┏━━

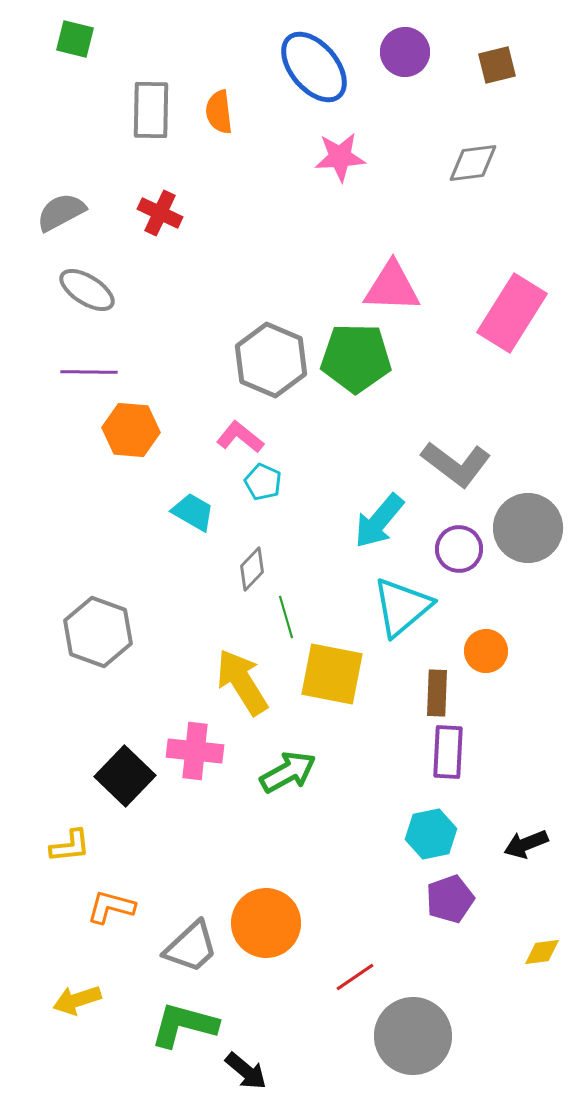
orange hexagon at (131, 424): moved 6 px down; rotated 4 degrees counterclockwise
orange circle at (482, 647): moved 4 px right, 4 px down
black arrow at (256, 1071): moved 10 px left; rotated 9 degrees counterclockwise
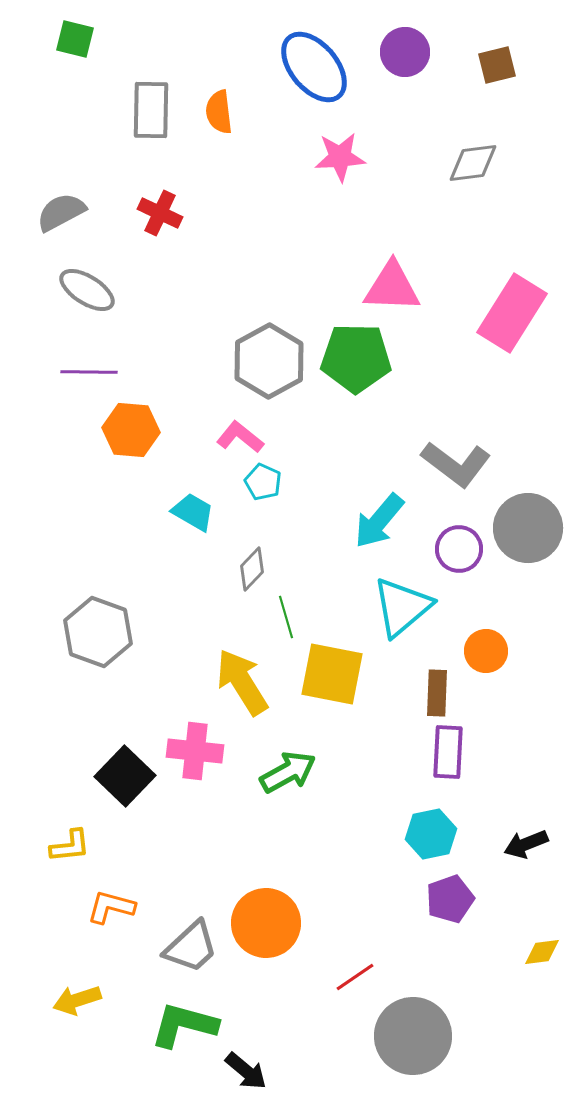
gray hexagon at (271, 360): moved 2 px left, 1 px down; rotated 8 degrees clockwise
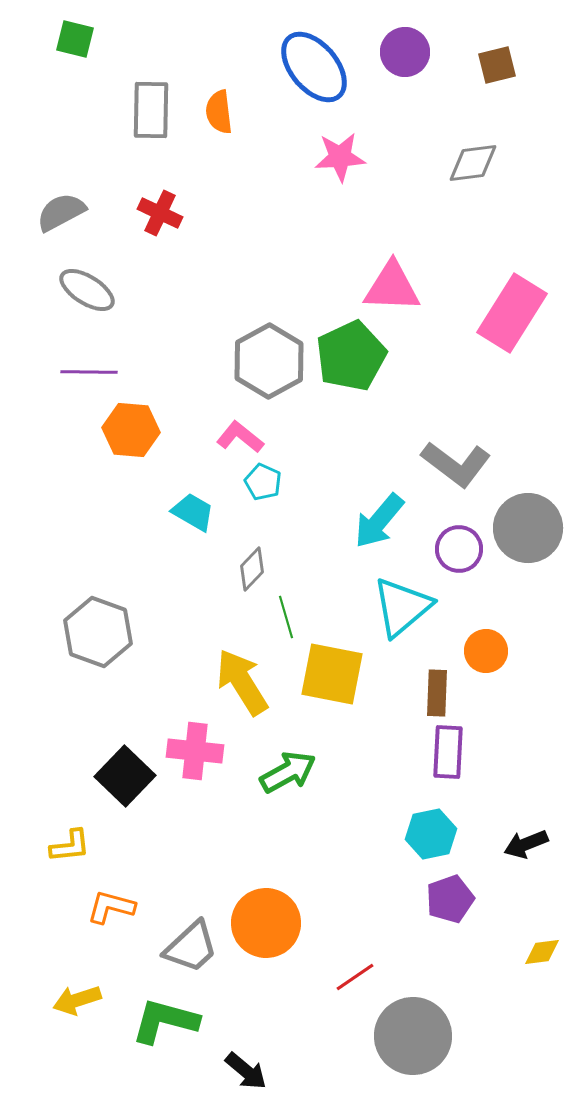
green pentagon at (356, 358): moved 5 px left, 2 px up; rotated 26 degrees counterclockwise
green L-shape at (184, 1025): moved 19 px left, 4 px up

┗━━

▶ [Problem to work on]: Substitute "pixels" for every "px" in the records above and give the lines again, with nothing else changed and the pictures left out.

▶ [Response]:
orange hexagon at (131, 424): moved 6 pixels down; rotated 4 degrees counterclockwise
orange circle at (482, 647): moved 4 pixels right, 4 pixels down
black arrow at (256, 1071): moved 10 pixels left; rotated 9 degrees counterclockwise
gray hexagon at (271, 360): moved 2 pixels left, 1 pixels down; rotated 8 degrees clockwise
green pentagon at (356, 358): moved 5 pixels left, 2 pixels up; rotated 26 degrees counterclockwise
green L-shape at (184, 1025): moved 19 pixels left, 4 pixels up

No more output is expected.